(Items from a data source)

....................

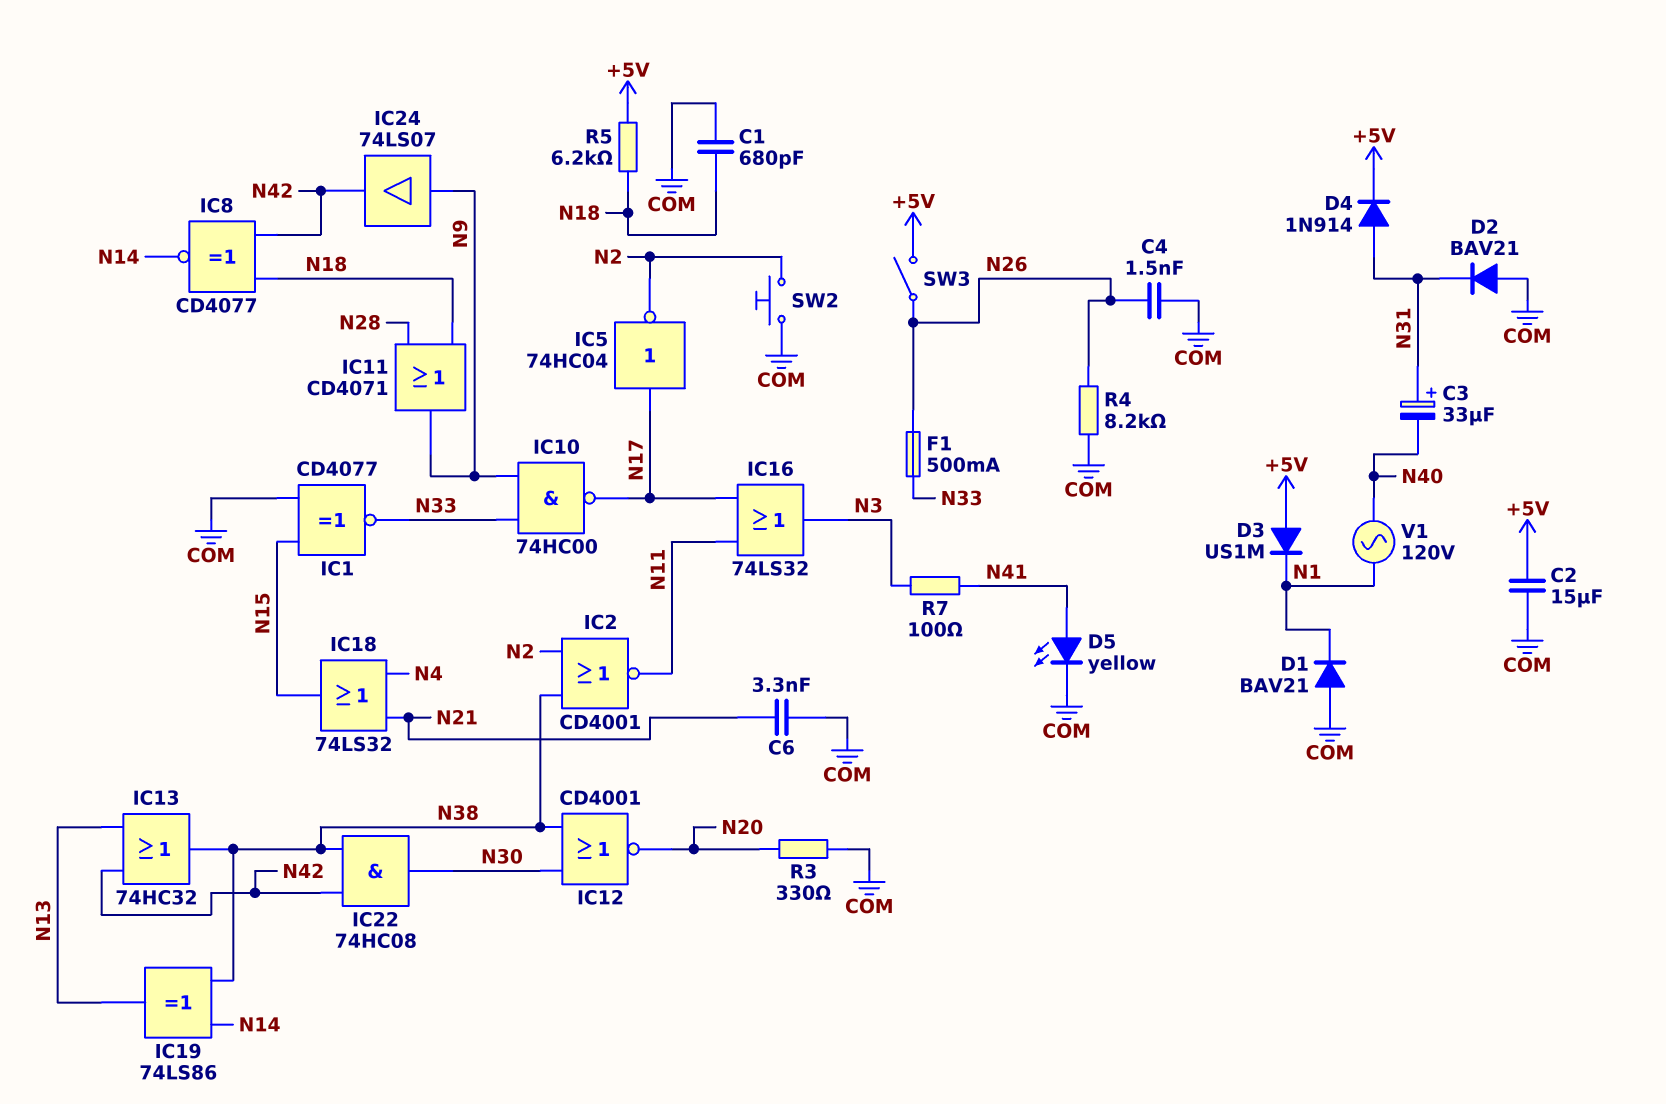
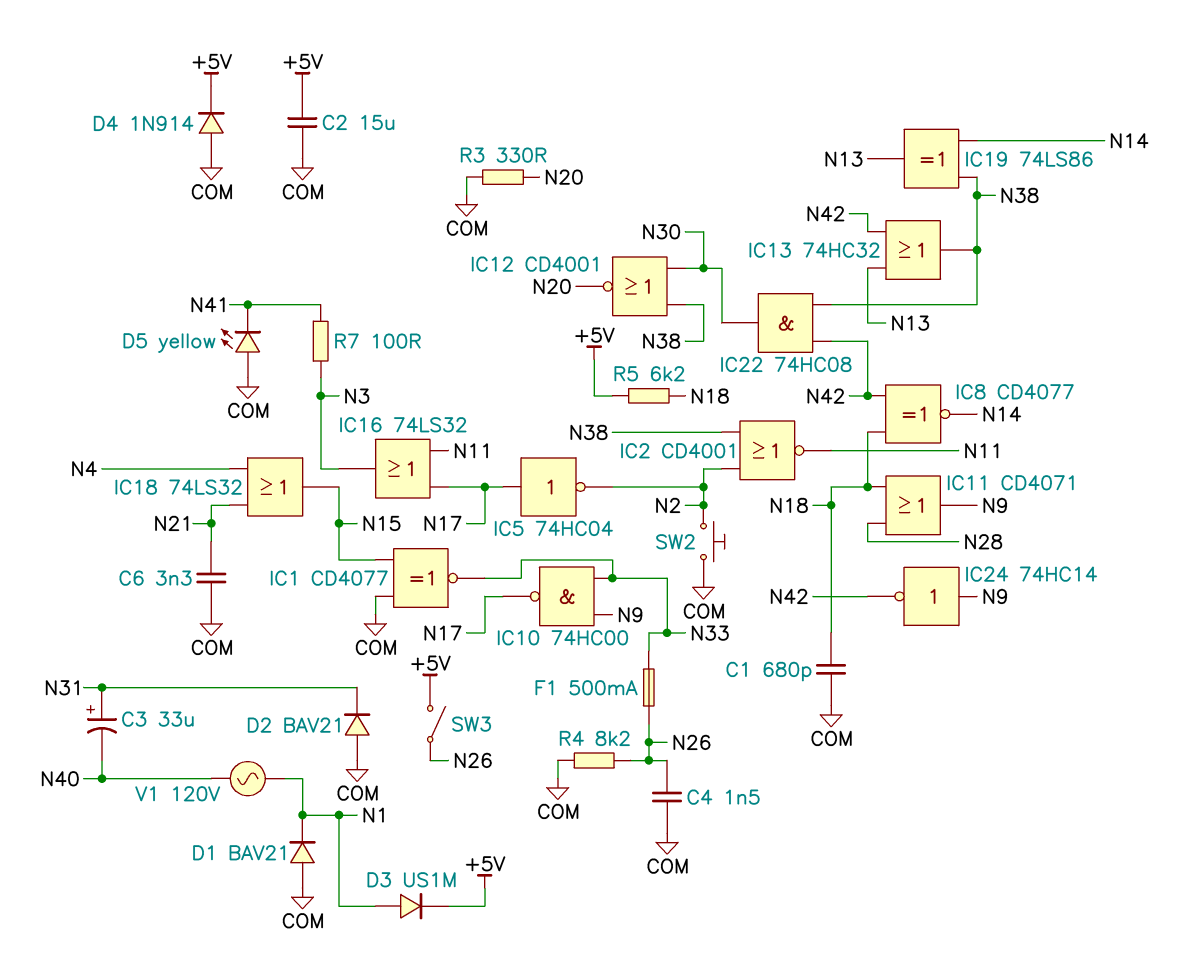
D3: diode US1M (A +5V, K N1) -> diode US1M (A N1, K +5V)
D4: diode 1N914 (A N31, K +5V) -> diode 1N914 (A COM, K +5V)
D5: LED yellow (A N41, K COM) -> LED yellow (A COM, K N41)
IC24: buffer 74LS07 (in N9, out N42) -> NOT 74HC14 (in N9, out N42)

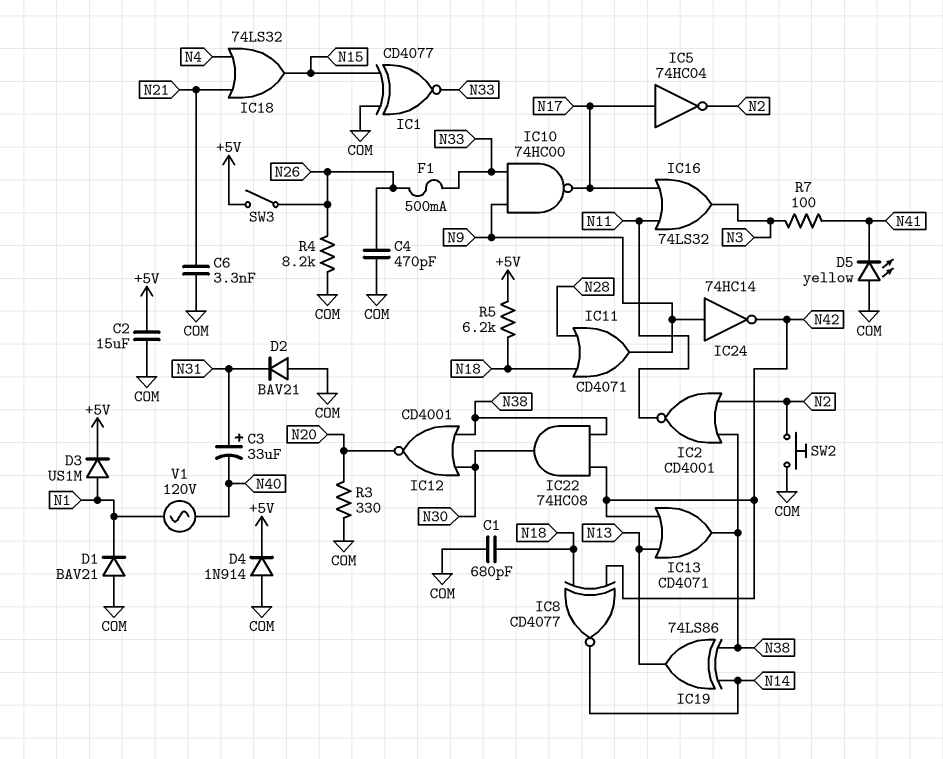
C4: 1.5nF (COM, N26) -> 470pF (COM, N26)
IC13: OR 74HC32 (in N13, in N42, out N38) -> OR CD4071 (in N13, in N42, out N38)

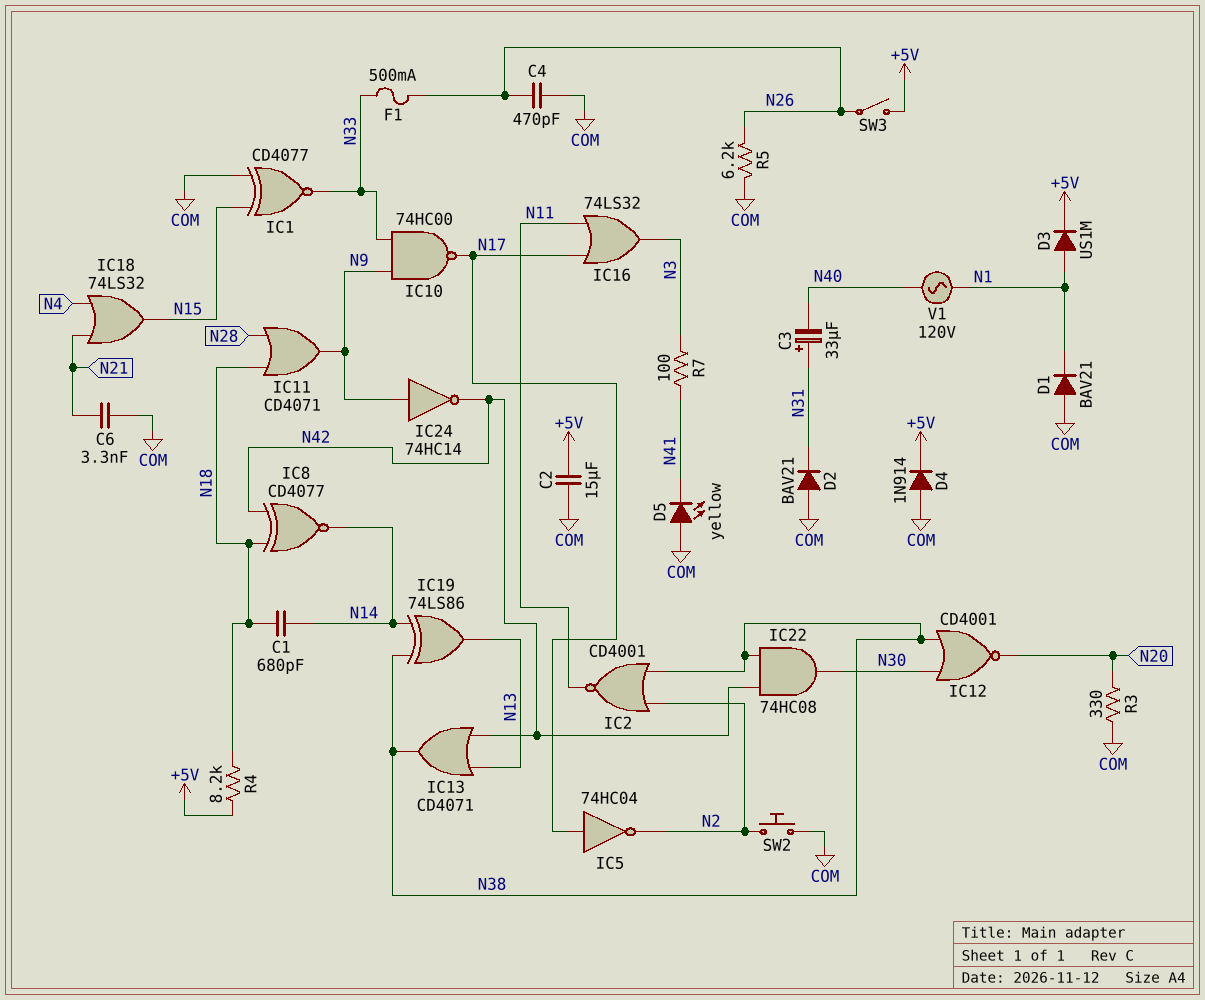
C1: 680pF (COM, N18) -> 680pF (N14, N18)
R4: 8.2k (COM, N26) -> 8.2k (+5V, N18)
R5: 6.2k (+5V, N18) -> 6.2k (COM, N26)

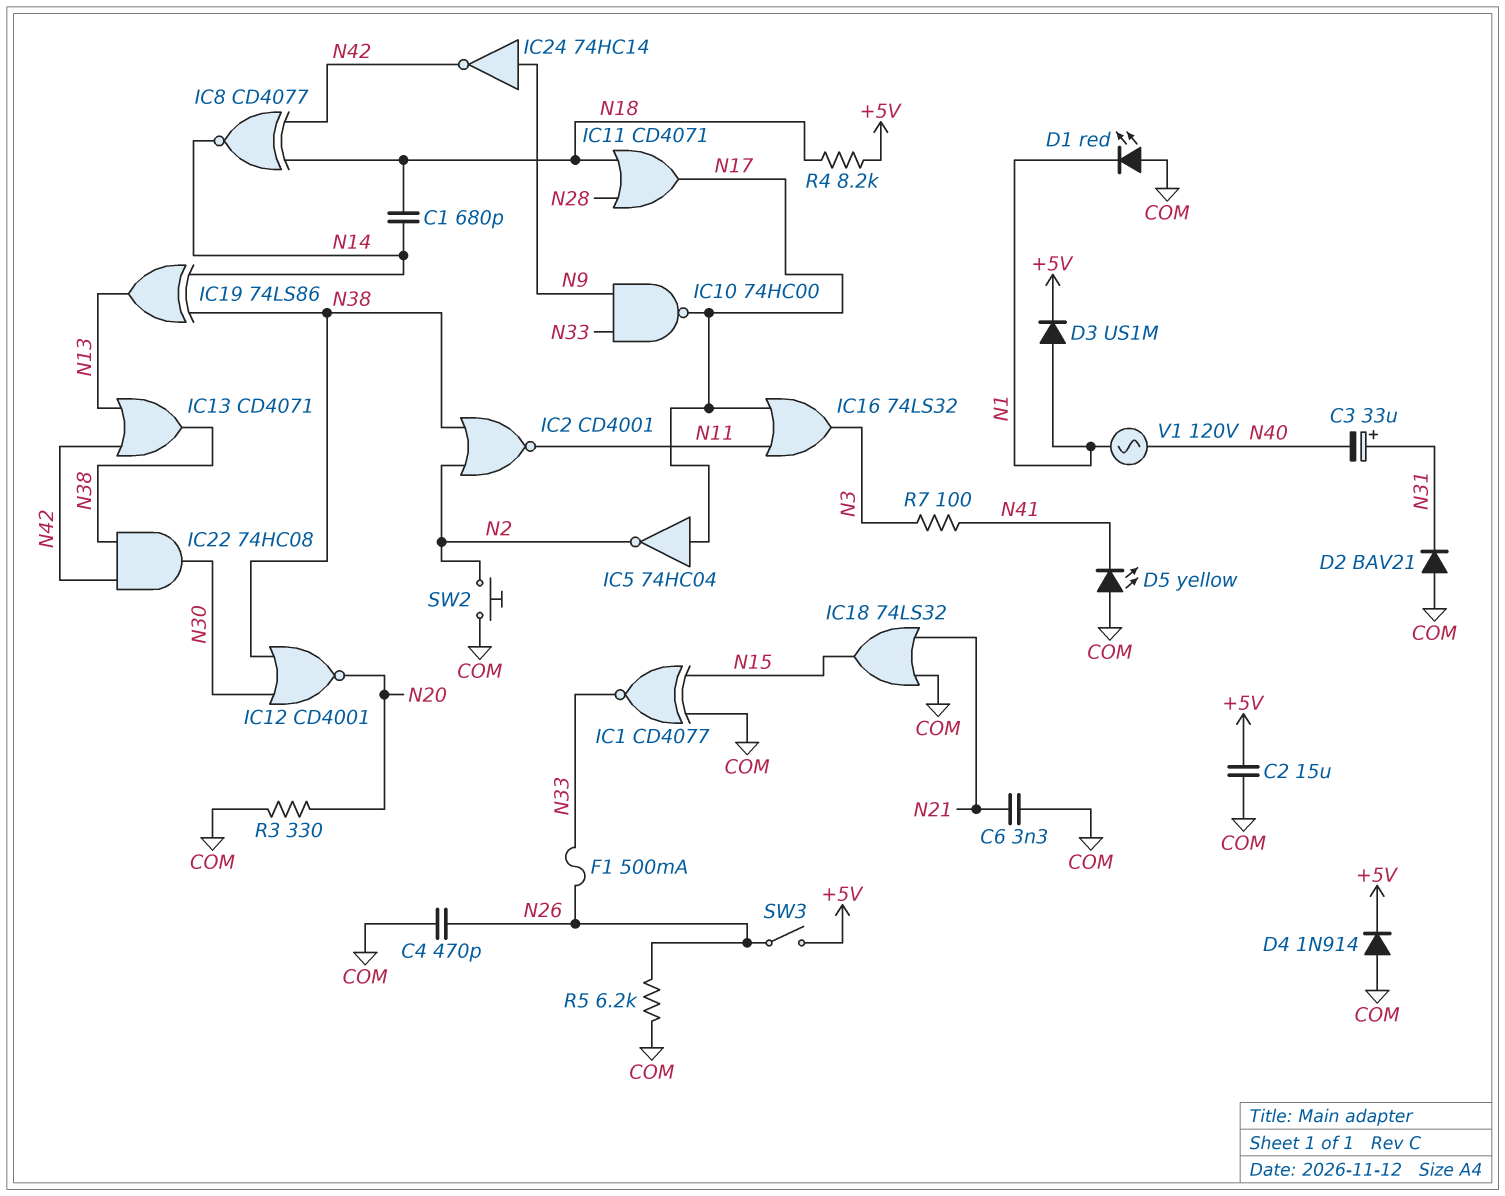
D1: diode BAV21 (A COM, K N1) -> LED red (A COM, K N1)
IC11: OR CD4071 (in N18, in N28, out N9) -> OR CD4071 (in N18, in N28, out N17)
IC18: OR 74LS32 (in N4, in N21, out N15) -> OR 74LS32 (in COM, in N21, out N15)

....................

== TASK OBJECTIVE ==
Take each line from the records and copy it unchanged, leaving images out.

== REPLY TO THE TASK ==
D3: diode US1M (A +5V, K N1) -> diode US1M (A N1, K +5V)
D4: diode 1N914 (A N31, K +5V) -> diode 1N914 (A COM, K +5V)
D5: LED yellow (A N41, K COM) -> LED yellow (A COM, K N41)
IC24: buffer 74LS07 (in N9, out N42) -> NOT 74HC14 (in N9, out N42)

C4: 1.5nF (COM, N26) -> 470pF (COM, N26)
IC13: OR 74HC32 (in N13, in N42, out N38) -> OR CD4071 (in N13, in N42, out N38)

C1: 680pF (COM, N18) -> 680pF (N14, N18)
R4: 8.2k (COM, N26) -> 8.2k (+5V, N18)
R5: 6.2k (+5V, N18) -> 6.2k (COM, N26)

D1: diode BAV21 (A COM, K N1) -> LED red (A COM, K N1)
IC11: OR CD4071 (in N18, in N28, out N9) -> OR CD4071 (in N18, in N28, out N17)
IC18: OR 74LS32 (in N4, in N21, out N15) -> OR 74LS32 (in COM, in N21, out N15)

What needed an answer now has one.